• [WORK REQUIRED] Give all the lines below again, exactly, with no pictures.

• [EXERCISE DATA]

··········

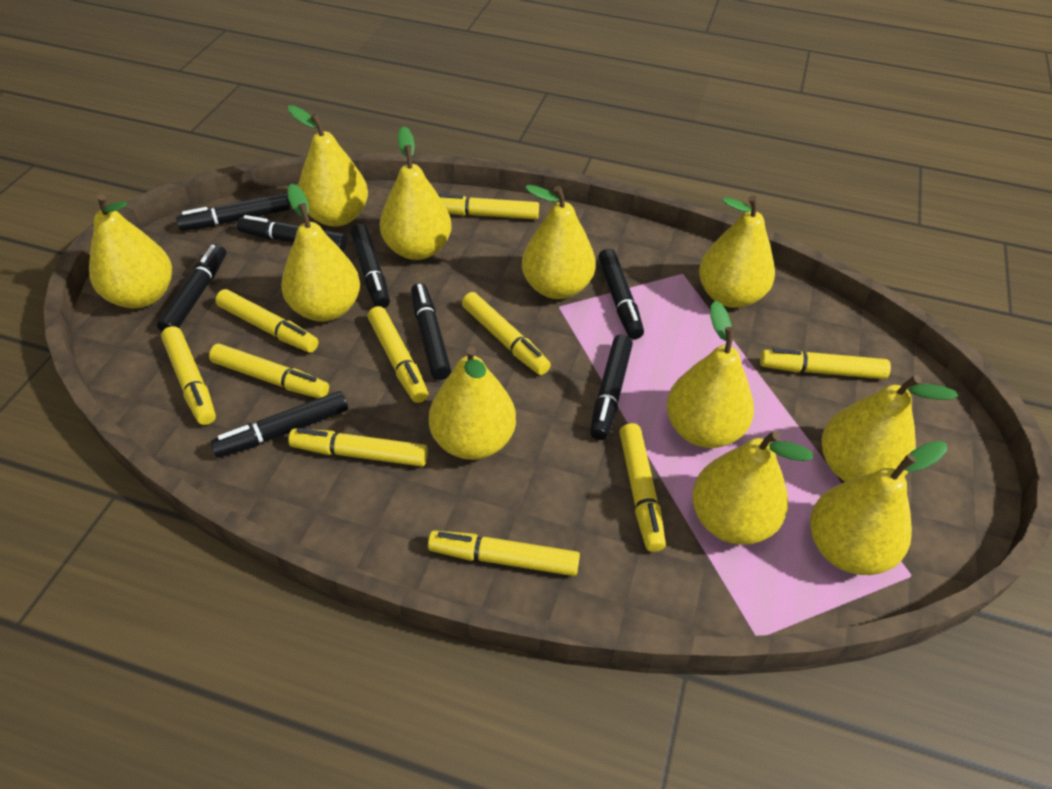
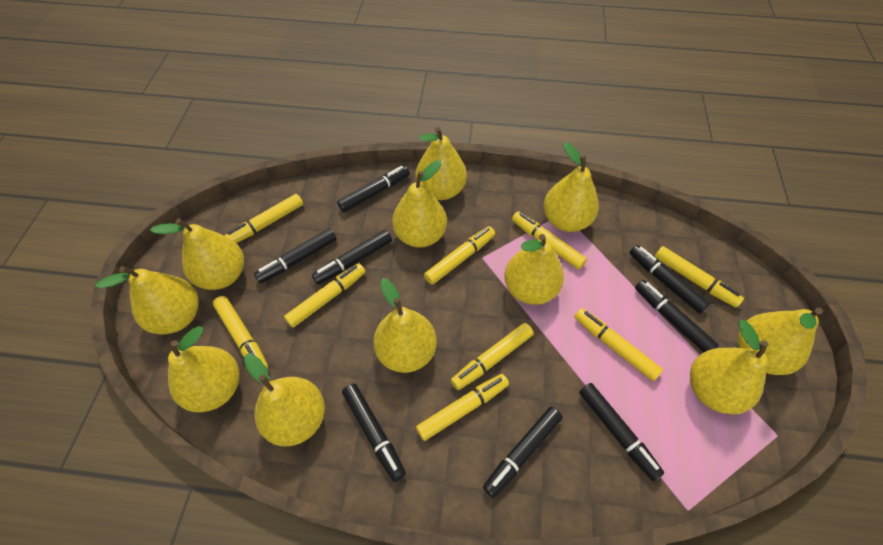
yellow marker: [161,326,216,425] [209,343,329,398] [215,289,318,353] [288,428,428,467] [368,306,428,403] [428,530,580,576] [439,194,539,219] [462,292,551,375] [619,423,666,552] [760,348,891,379] = 10 -> [213,296,268,369] [224,194,303,243] [284,263,365,328] [416,374,509,441] [424,226,495,285] [451,323,534,390] [512,211,587,270] [574,308,663,381] [655,246,744,308] = 9

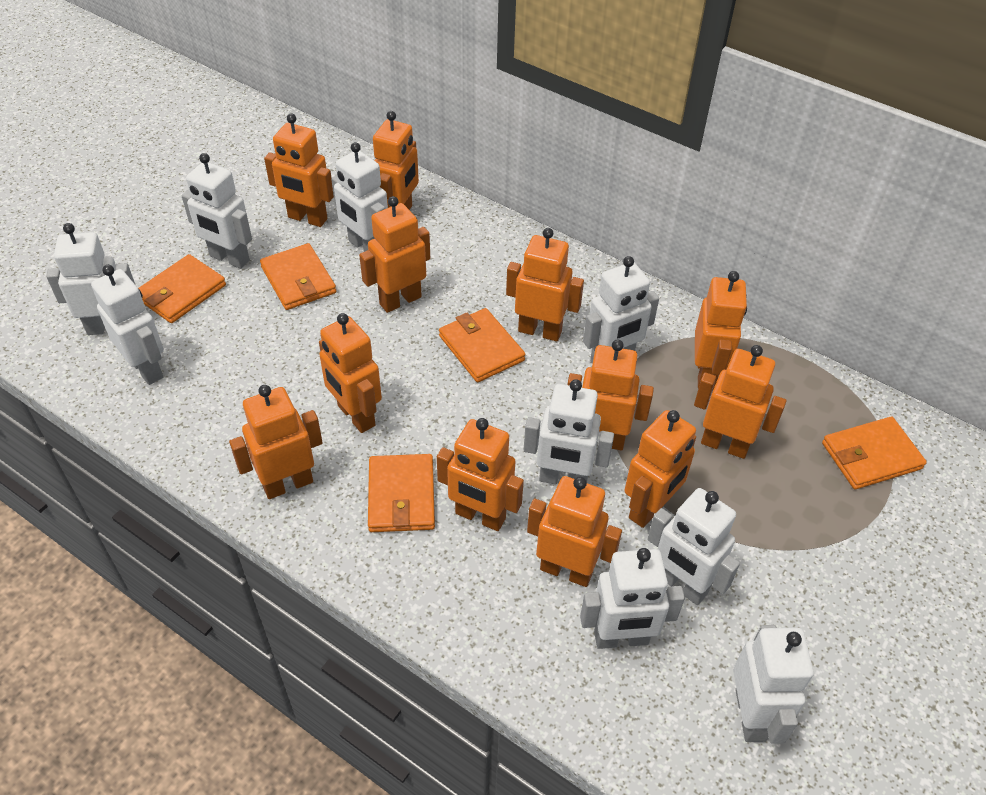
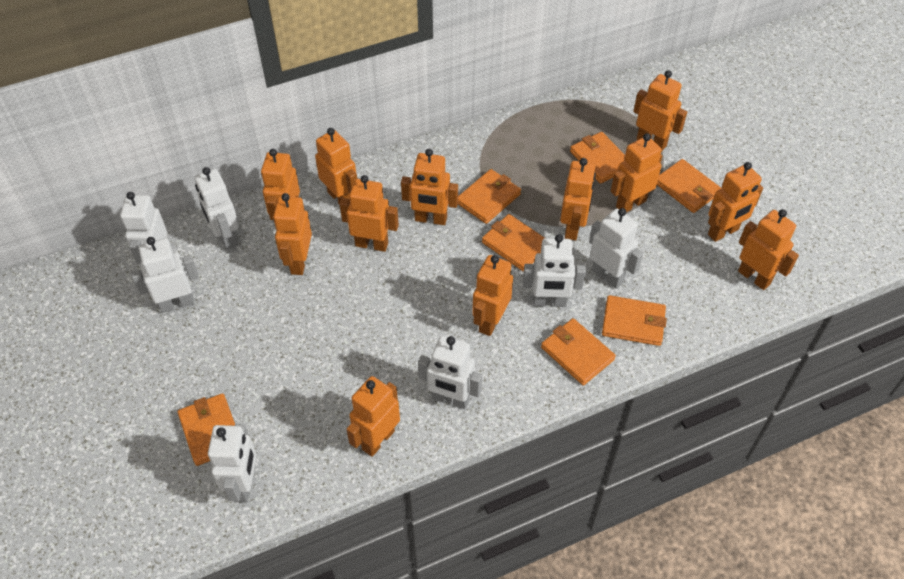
orange wallet: [138,254,226,323] [260,243,336,310] [368,454,435,532] [439,308,525,382] [822,417,927,489] = 5 -> [177,393,235,466] [458,169,521,224] [482,214,544,272] [541,318,616,386] [570,132,625,184] [602,295,667,346] [657,159,722,213] = 7
white robot: [46,223,135,335] [91,265,164,385] [182,153,252,269] [331,142,388,252] [524,379,614,484] [580,548,685,649] [583,256,659,364] [648,488,740,605] [733,625,814,743] = 9 -> [120,192,167,264] [131,237,199,313] [194,167,239,250] [208,424,256,502] [418,335,482,409] [523,234,586,307] [589,208,643,289] = 7

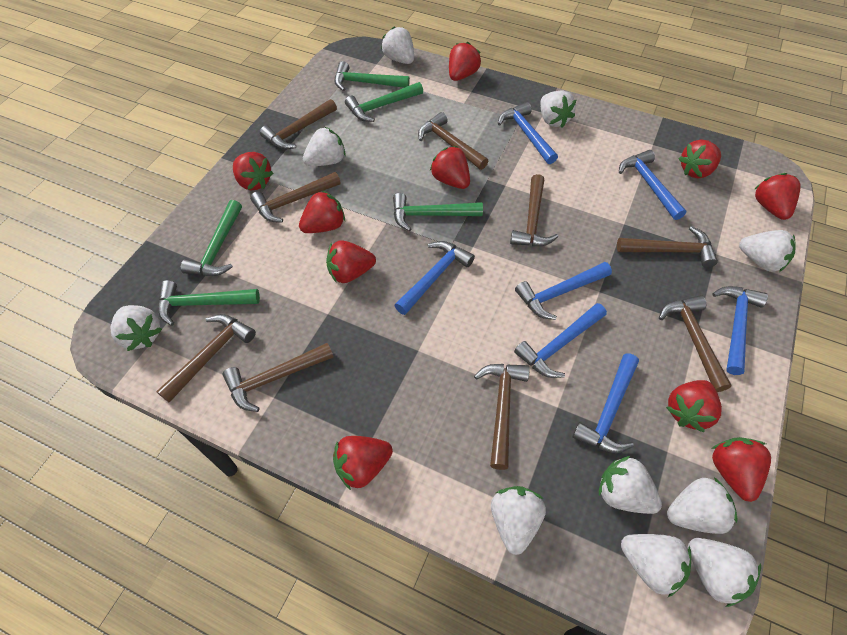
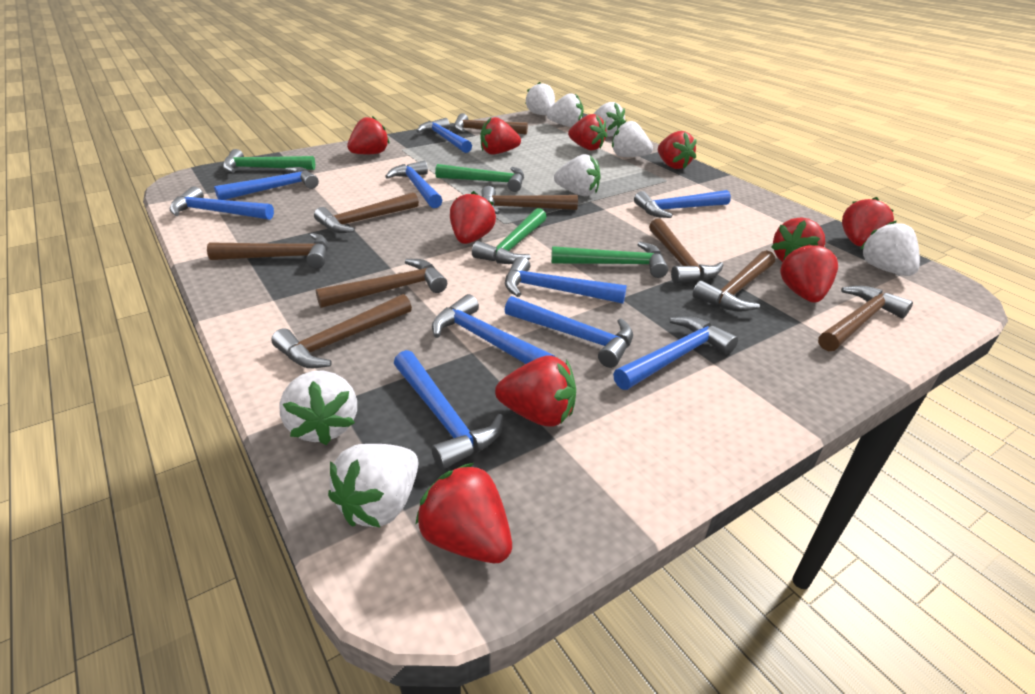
blue hammer: [394,241,475,315] [498,102,558,164] [514,303,607,378] [515,262,612,320] [572,353,639,453] [619,150,686,220] [712,286,768,375] = 7 -> [170,186,274,220] [214,167,319,200] [385,161,442,208] [394,350,503,470] [417,118,472,153] [432,294,555,364] [505,256,627,304] [505,296,633,368] [613,316,738,390] [634,190,731,218] = 10
green hammer: [158,280,260,326] [181,200,242,276] [335,61,410,91] [345,82,423,122] [393,193,483,232] = 5 -> [223,149,315,173] [435,164,524,192] [472,208,547,264] [551,242,668,278] = 4
white strawberry: [110,305,162,351] [303,127,346,166] [381,26,414,64] [491,486,546,555] [540,90,576,128] [599,456,662,514] [621,534,691,597] [667,477,738,534] [688,538,761,607] [739,230,796,272] = 10 -> [279,370,357,445] [328,444,418,528] [525,82,555,115] [547,93,584,127] [554,154,601,196] [593,102,625,136] [612,121,653,157] [860,220,920,276] = 8

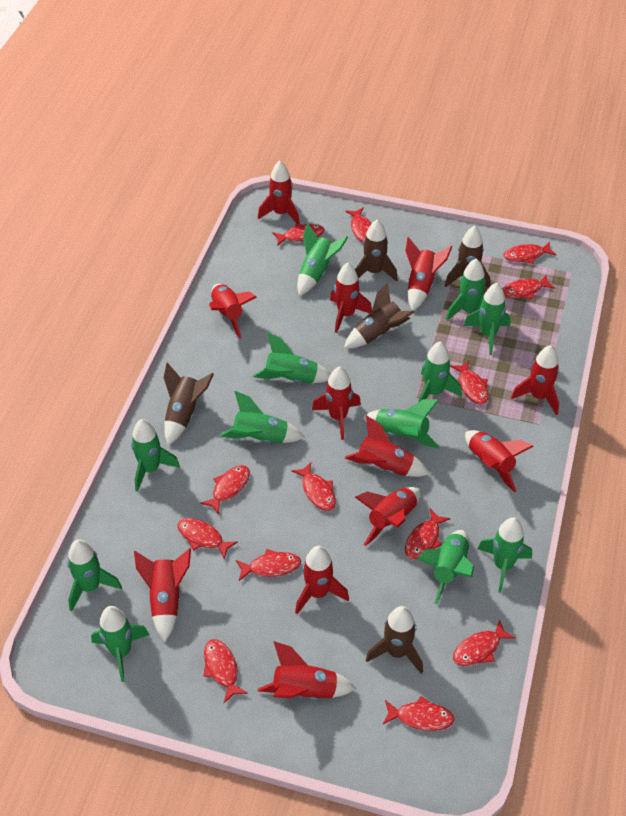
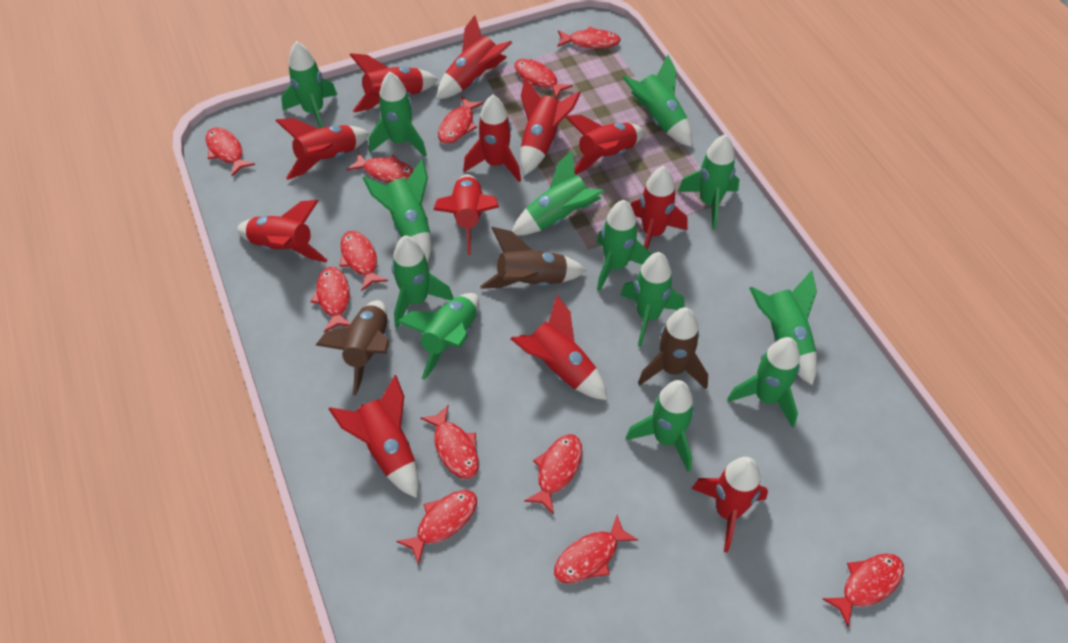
brown rocket: [164,363,214,445] [344,283,414,348] [355,220,398,282] [366,606,423,674] [445,226,490,288] = 5 -> [316,300,390,395] [480,227,586,289] [638,307,708,389] = 3
green rocket: [67,539,122,611] [91,606,149,682] [131,419,180,492] [220,391,305,443] [253,332,331,383] [297,223,348,296] [362,399,439,449] [417,530,474,604] [418,341,462,402] [446,258,485,320] [464,283,511,355] [478,517,532,593] = 12 -> [281,41,337,128] [363,159,431,263] [369,72,427,157] [392,235,453,328] [397,293,479,380] [512,150,604,235] [597,200,652,292] [621,252,685,347] [622,55,692,147] [626,380,695,472] [678,134,739,230] [727,337,800,428] [749,270,817,385] = 13
red fish: [178,518,238,559] [200,465,250,515] [203,639,248,703] [236,549,301,581] [272,224,324,246] [292,462,336,511] [345,208,372,242] [383,696,455,731] [405,508,451,559] [450,361,489,404] [453,619,516,666] [503,275,555,299] [504,242,557,264] = 13 -> [206,128,255,176] [310,267,351,332] [340,231,388,291] [347,152,414,183] [396,490,477,565] [420,405,479,479] [438,96,484,144] [515,59,573,99] [524,434,582,514] [554,515,638,584] [557,26,621,49] [823,553,904,627] = 12

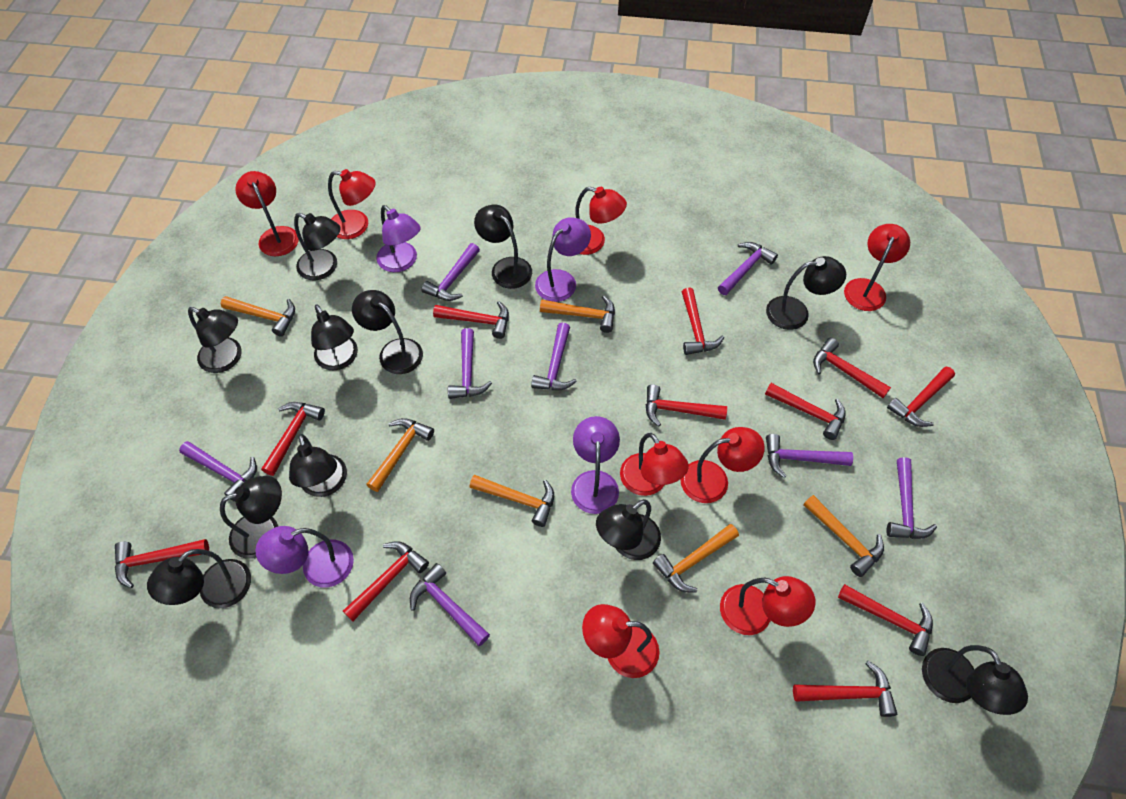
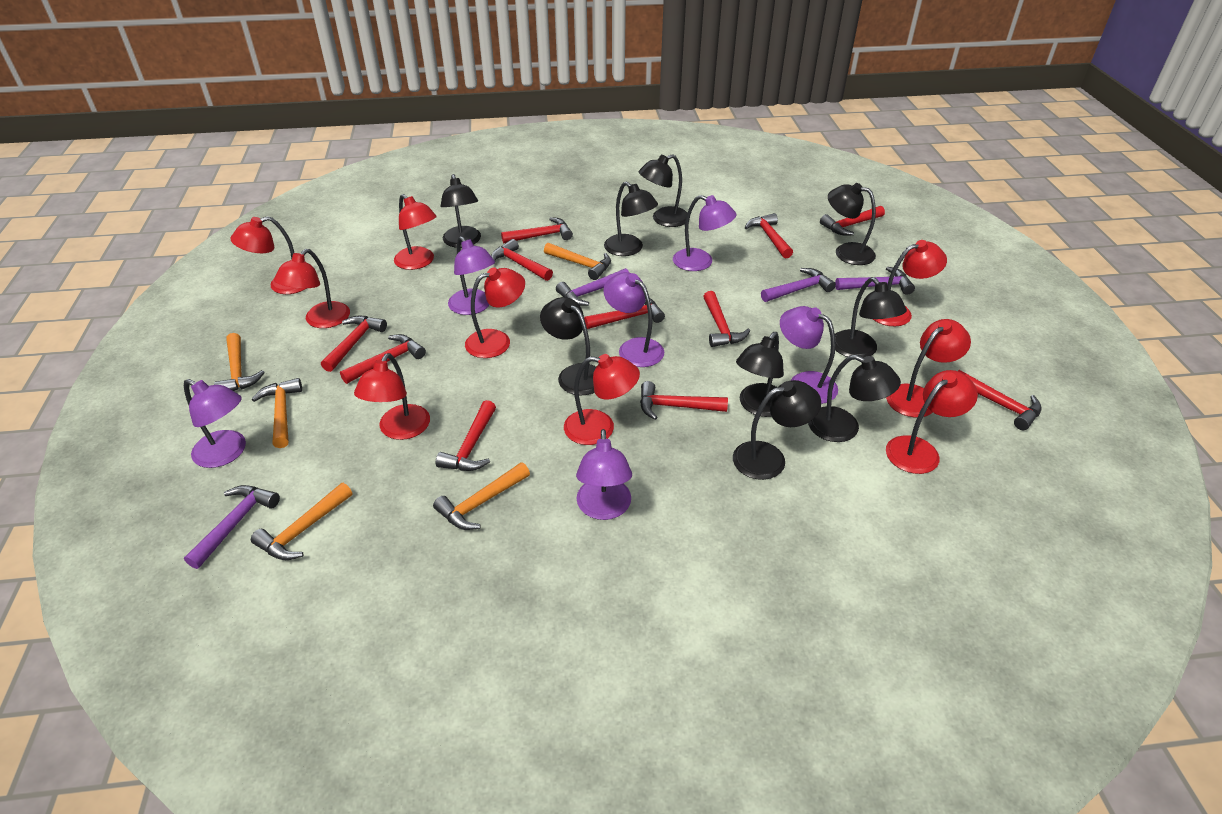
black lamp: [147,549,251,608] [188,307,242,373] [220,476,282,559] [289,434,347,497] [294,213,341,280] [311,304,358,370] [352,290,423,374] [474,205,532,289] [596,499,661,560] [766,256,846,330] [922,645,1028,715] = 11 -> [440,174,481,248] [540,297,596,395] [604,182,658,256] [639,154,687,227] [733,380,821,480] [736,332,784,417] [808,355,901,442] [828,183,876,265] [835,277,907,358] = 9
orange hammer: [221,296,295,337] [366,418,434,492] [470,475,554,527] [540,295,615,333] [653,524,739,592] [803,495,884,577] = 6 -> [214,333,265,391] [251,483,352,560] [252,378,302,448] [433,462,530,530] [544,243,611,280] = 5
purple hammer: [179,441,257,502] [410,563,490,646] [421,243,480,301] [448,328,492,399] [531,323,577,390] [718,242,778,295] [766,434,853,478] [886,457,937,539] = 8 -> [184,485,280,569] [556,268,629,306] [761,268,836,302] [835,267,915,295] = 4
purple lamp: [255,526,354,588] [377,205,421,272] [535,218,591,302] [571,416,620,514] = 4 -> [184,379,246,468] [448,236,495,315] [576,429,632,520] [603,272,664,367] [673,195,737,271] [780,306,838,404] = 6
red lamp: [235,171,299,256] [328,169,376,239] [576,187,627,255] [582,604,659,678] [620,433,689,496] [680,427,765,503] [720,576,816,635] [844,224,910,311] = 8 -> [231,216,307,294] [274,249,350,328] [354,353,430,440] [394,194,437,270] [465,267,525,358] [564,354,640,445] [873,240,947,326] [886,319,971,417] [886,370,978,474] = 9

··········

• [RESPONSE AREA]
yellow marker: [161,326,216,425] [209,343,329,398] [215,289,318,353] [288,428,428,467] [368,306,428,403] [428,530,580,576] [439,194,539,219] [462,292,551,375] [619,423,666,552] [760,348,891,379] = 10 -> [213,296,268,369] [224,194,303,243] [284,263,365,328] [416,374,509,441] [424,226,495,285] [451,323,534,390] [512,211,587,270] [574,308,663,381] [655,246,744,308] = 9

orange wallet: [138,254,226,323] [260,243,336,310] [368,454,435,532] [439,308,525,382] [822,417,927,489] = 5 -> [177,393,235,466] [458,169,521,224] [482,214,544,272] [541,318,616,386] [570,132,625,184] [602,295,667,346] [657,159,722,213] = 7
white robot: [46,223,135,335] [91,265,164,385] [182,153,252,269] [331,142,388,252] [524,379,614,484] [580,548,685,649] [583,256,659,364] [648,488,740,605] [733,625,814,743] = 9 -> [120,192,167,264] [131,237,199,313] [194,167,239,250] [208,424,256,502] [418,335,482,409] [523,234,586,307] [589,208,643,289] = 7

blue hammer: [394,241,475,315] [498,102,558,164] [514,303,607,378] [515,262,612,320] [572,353,639,453] [619,150,686,220] [712,286,768,375] = 7 -> [170,186,274,220] [214,167,319,200] [385,161,442,208] [394,350,503,470] [417,118,472,153] [432,294,555,364] [505,256,627,304] [505,296,633,368] [613,316,738,390] [634,190,731,218] = 10
green hammer: [158,280,260,326] [181,200,242,276] [335,61,410,91] [345,82,423,122] [393,193,483,232] = 5 -> [223,149,315,173] [435,164,524,192] [472,208,547,264] [551,242,668,278] = 4
white strawberry: [110,305,162,351] [303,127,346,166] [381,26,414,64] [491,486,546,555] [540,90,576,128] [599,456,662,514] [621,534,691,597] [667,477,738,534] [688,538,761,607] [739,230,796,272] = 10 -> [279,370,357,445] [328,444,418,528] [525,82,555,115] [547,93,584,127] [554,154,601,196] [593,102,625,136] [612,121,653,157] [860,220,920,276] = 8

brown rocket: [164,363,214,445] [344,283,414,348] [355,220,398,282] [366,606,423,674] [445,226,490,288] = 5 -> [316,300,390,395] [480,227,586,289] [638,307,708,389] = 3
green rocket: [67,539,122,611] [91,606,149,682] [131,419,180,492] [220,391,305,443] [253,332,331,383] [297,223,348,296] [362,399,439,449] [417,530,474,604] [418,341,462,402] [446,258,485,320] [464,283,511,355] [478,517,532,593] = 12 -> [281,41,337,128] [363,159,431,263] [369,72,427,157] [392,235,453,328] [397,293,479,380] [512,150,604,235] [597,200,652,292] [621,252,685,347] [622,55,692,147] [626,380,695,472] [678,134,739,230] [727,337,800,428] [749,270,817,385] = 13
red fish: [178,518,238,559] [200,465,250,515] [203,639,248,703] [236,549,301,581] [272,224,324,246] [292,462,336,511] [345,208,372,242] [383,696,455,731] [405,508,451,559] [450,361,489,404] [453,619,516,666] [503,275,555,299] [504,242,557,264] = 13 -> [206,128,255,176] [310,267,351,332] [340,231,388,291] [347,152,414,183] [396,490,477,565] [420,405,479,479] [438,96,484,144] [515,59,573,99] [524,434,582,514] [554,515,638,584] [557,26,621,49] [823,553,904,627] = 12

black lamp: [147,549,251,608] [188,307,242,373] [220,476,282,559] [289,434,347,497] [294,213,341,280] [311,304,358,370] [352,290,423,374] [474,205,532,289] [596,499,661,560] [766,256,846,330] [922,645,1028,715] = 11 -> [440,174,481,248] [540,297,596,395] [604,182,658,256] [639,154,687,227] [733,380,821,480] [736,332,784,417] [808,355,901,442] [828,183,876,265] [835,277,907,358] = 9
orange hammer: [221,296,295,337] [366,418,434,492] [470,475,554,527] [540,295,615,333] [653,524,739,592] [803,495,884,577] = 6 -> [214,333,265,391] [251,483,352,560] [252,378,302,448] [433,462,530,530] [544,243,611,280] = 5
purple hammer: [179,441,257,502] [410,563,490,646] [421,243,480,301] [448,328,492,399] [531,323,577,390] [718,242,778,295] [766,434,853,478] [886,457,937,539] = 8 -> [184,485,280,569] [556,268,629,306] [761,268,836,302] [835,267,915,295] = 4
purple lamp: [255,526,354,588] [377,205,421,272] [535,218,591,302] [571,416,620,514] = 4 -> [184,379,246,468] [448,236,495,315] [576,429,632,520] [603,272,664,367] [673,195,737,271] [780,306,838,404] = 6
red lamp: [235,171,299,256] [328,169,376,239] [576,187,627,255] [582,604,659,678] [620,433,689,496] [680,427,765,503] [720,576,816,635] [844,224,910,311] = 8 -> [231,216,307,294] [274,249,350,328] [354,353,430,440] [394,194,437,270] [465,267,525,358] [564,354,640,445] [873,240,947,326] [886,319,971,417] [886,370,978,474] = 9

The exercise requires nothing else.